** Task inputs follows **

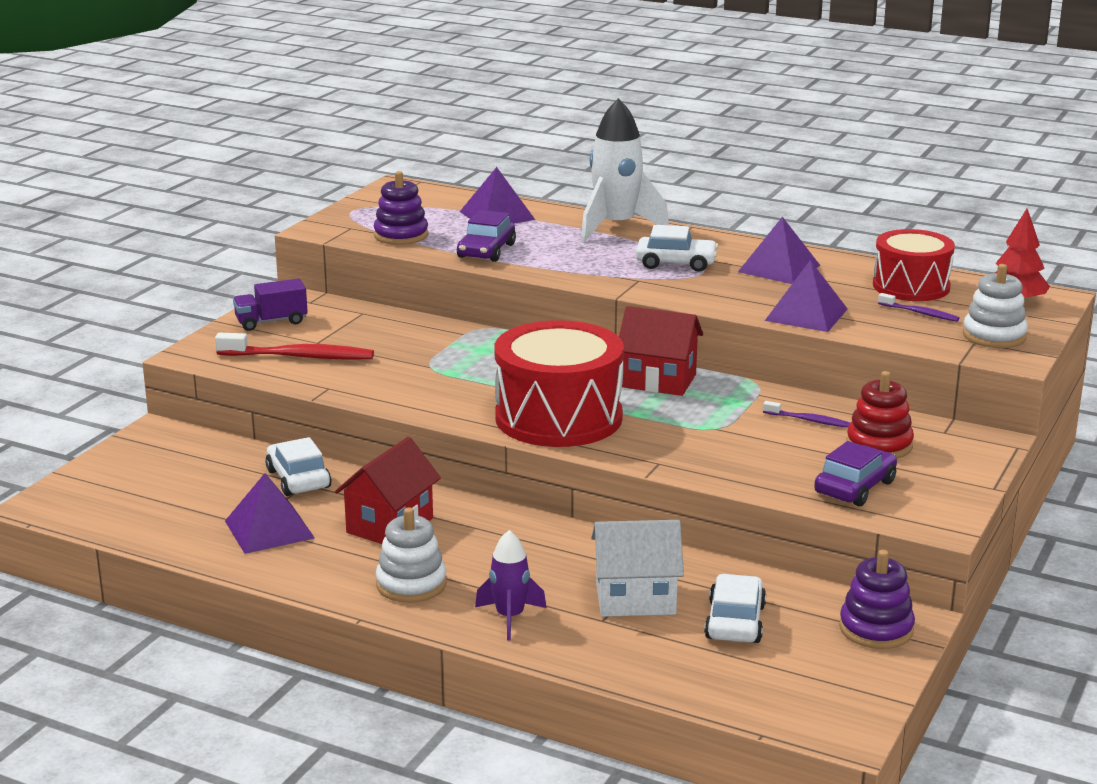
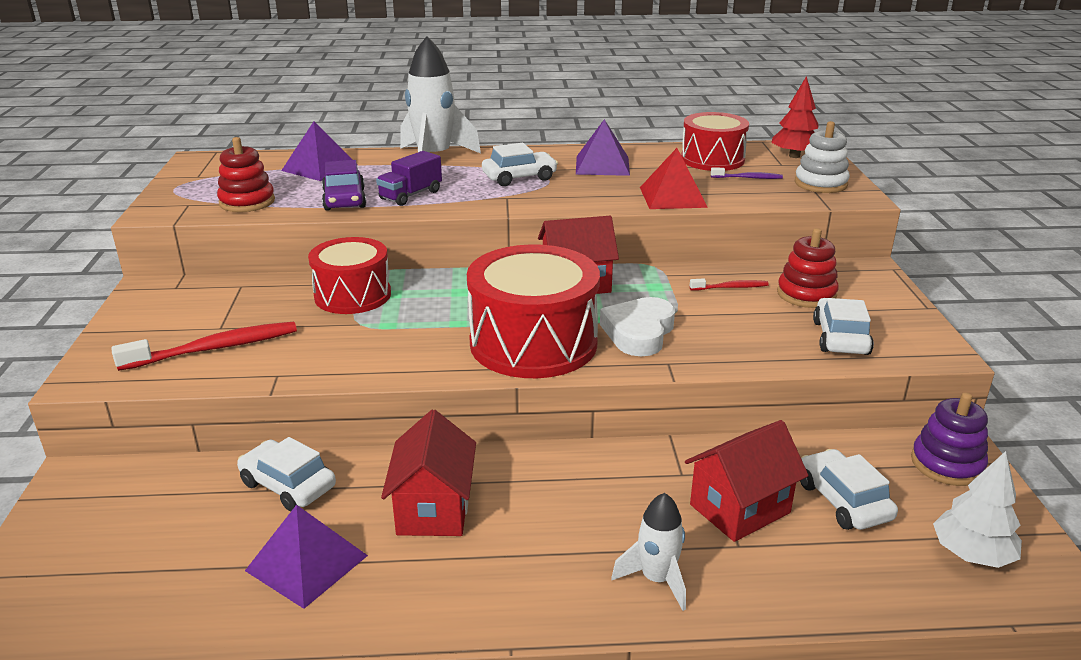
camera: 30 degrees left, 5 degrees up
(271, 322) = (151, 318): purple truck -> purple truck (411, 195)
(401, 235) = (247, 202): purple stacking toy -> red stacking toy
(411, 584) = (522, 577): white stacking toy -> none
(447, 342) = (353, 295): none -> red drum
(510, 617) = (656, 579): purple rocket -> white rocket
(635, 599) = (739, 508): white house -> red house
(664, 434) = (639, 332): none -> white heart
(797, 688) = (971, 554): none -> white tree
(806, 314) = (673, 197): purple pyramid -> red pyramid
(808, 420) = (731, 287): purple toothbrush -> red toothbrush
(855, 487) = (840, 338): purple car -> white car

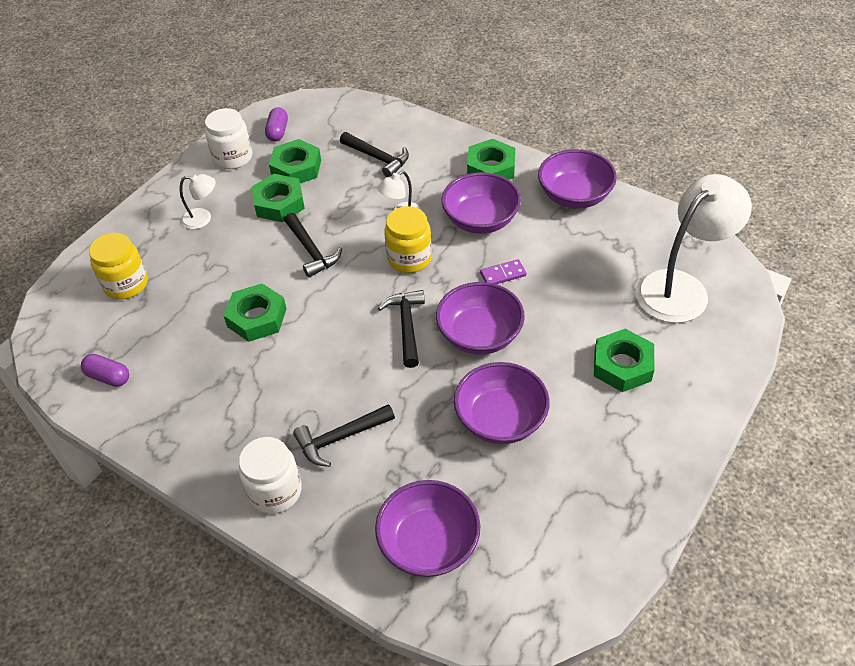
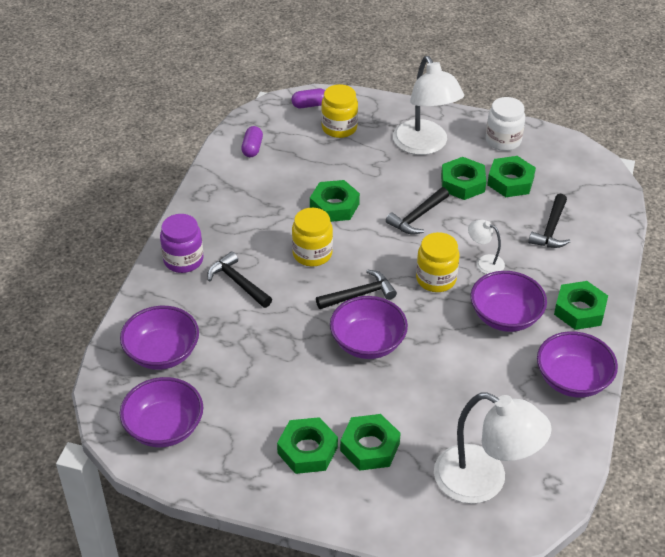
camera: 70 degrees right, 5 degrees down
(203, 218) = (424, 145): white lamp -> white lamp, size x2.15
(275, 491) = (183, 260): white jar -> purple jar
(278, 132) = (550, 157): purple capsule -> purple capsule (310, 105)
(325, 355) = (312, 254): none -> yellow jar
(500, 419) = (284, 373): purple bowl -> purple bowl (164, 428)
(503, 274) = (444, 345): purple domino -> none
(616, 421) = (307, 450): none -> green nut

** End of Task inputs **

- _Work required_:
Each line above where the word "stacking" occurs should be returned in full.

- _Response below_:
(401, 235) = (247, 202): purple stacking toy -> red stacking toy
(411, 584) = (522, 577): white stacking toy -> none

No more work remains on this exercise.